WORK TO BE COMPLETED: Leaving all pictures aside, copy exactly the lines from the start of the listing below through the line that contains "cyan circle: (51, 69) -> (58, 62), moved", and only those lines.

──────

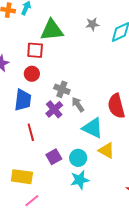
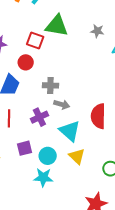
gray cross: (62, 89) -> (50, 85), turned -35
gray arrow: (78, 105) -> (62, 104), turned 126
purple cross: (54, 109) -> (39, 117), moved

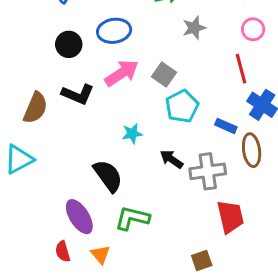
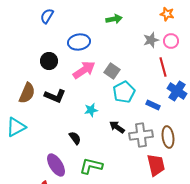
gray star: (194, 28) -> (151, 40), moved
black circle: (69, 44) -> (49, 61), moved
black L-shape: (78, 94) -> (55, 96), moved
brown ellipse: (252, 150) -> (168, 137), moved
black semicircle: (108, 176) -> (75, 138), size x0.6

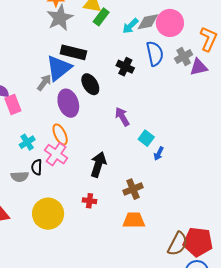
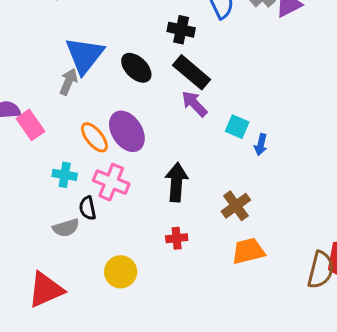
black rectangle: (73, 52) -> (192, 72), moved, turned 40
purple ellipse: (68, 103) -> (127, 131), moved
orange ellipse: (60, 134) -> (94, 137), moved
cyan cross: (27, 142) -> (65, 175), turned -35
yellow circle: (48, 214) -> (121, 272), size x0.7

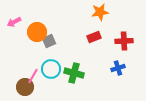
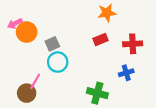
orange circle: (37, 32) -> (27, 32), moved
cyan circle: (51, 69) -> (58, 62), moved
green cross: (74, 73) -> (97, 93), moved

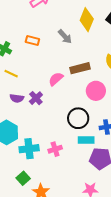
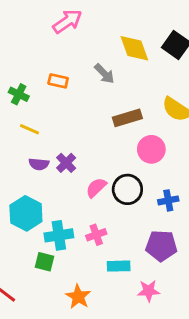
yellow diamond: (87, 20) -> (134, 48), turned -40
pink semicircle: (56, 79) -> (96, 188), moved
cyan rectangle: (86, 140) -> (119, 266), moved
green square: (23, 178) -> (45, 262), moved, turned -32

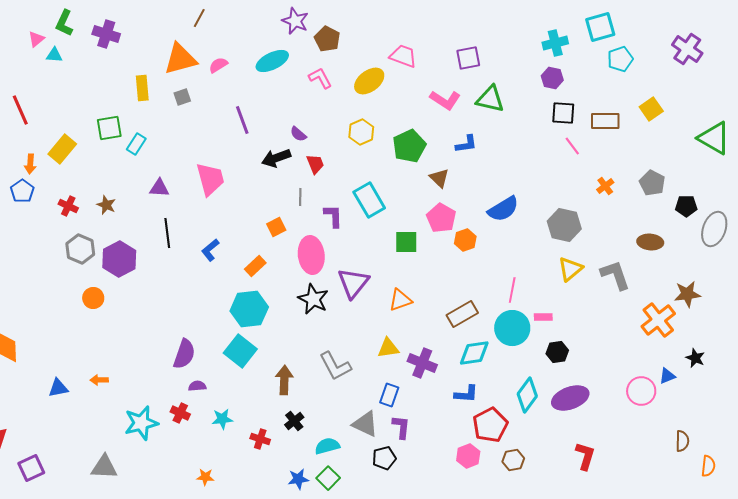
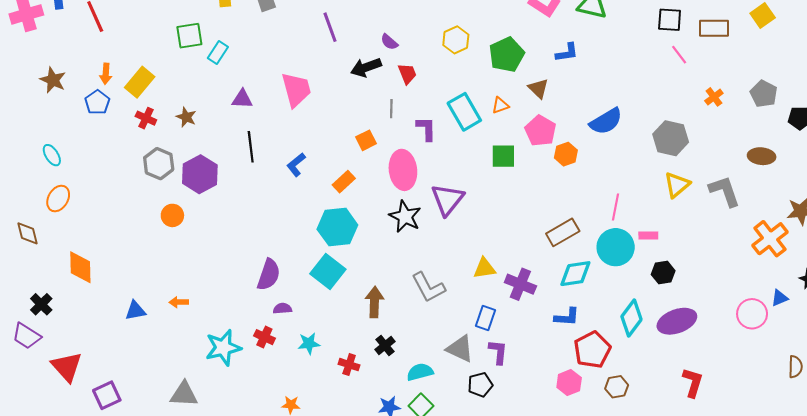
yellow rectangle: (62, 149) -> (140, 82), moved
orange triangle: (400, 300) -> (500, 105), moved, size x0.7

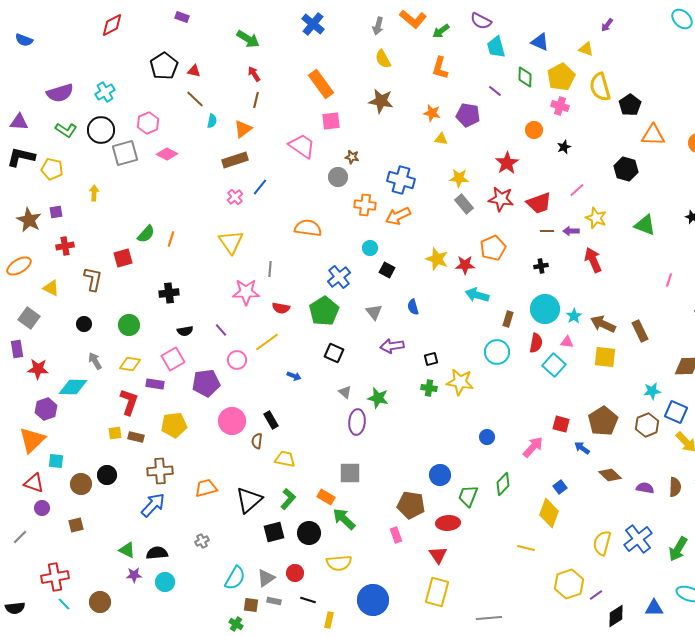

──────

RESPONSE TO THE TASK:
gray cross: (62, 89) -> (50, 85), turned -35
gray arrow: (78, 105) -> (62, 104), turned 126
purple cross: (54, 109) -> (39, 117), moved

gray star: (194, 28) -> (151, 40), moved
black circle: (69, 44) -> (49, 61), moved
black L-shape: (78, 94) -> (55, 96), moved
brown ellipse: (252, 150) -> (168, 137), moved
black semicircle: (108, 176) -> (75, 138), size x0.6

black rectangle: (73, 52) -> (192, 72), moved, turned 40
purple ellipse: (68, 103) -> (127, 131), moved
orange ellipse: (60, 134) -> (94, 137), moved
cyan cross: (27, 142) -> (65, 175), turned -35
yellow circle: (48, 214) -> (121, 272), size x0.7

orange circle: (37, 32) -> (27, 32), moved
cyan circle: (51, 69) -> (58, 62), moved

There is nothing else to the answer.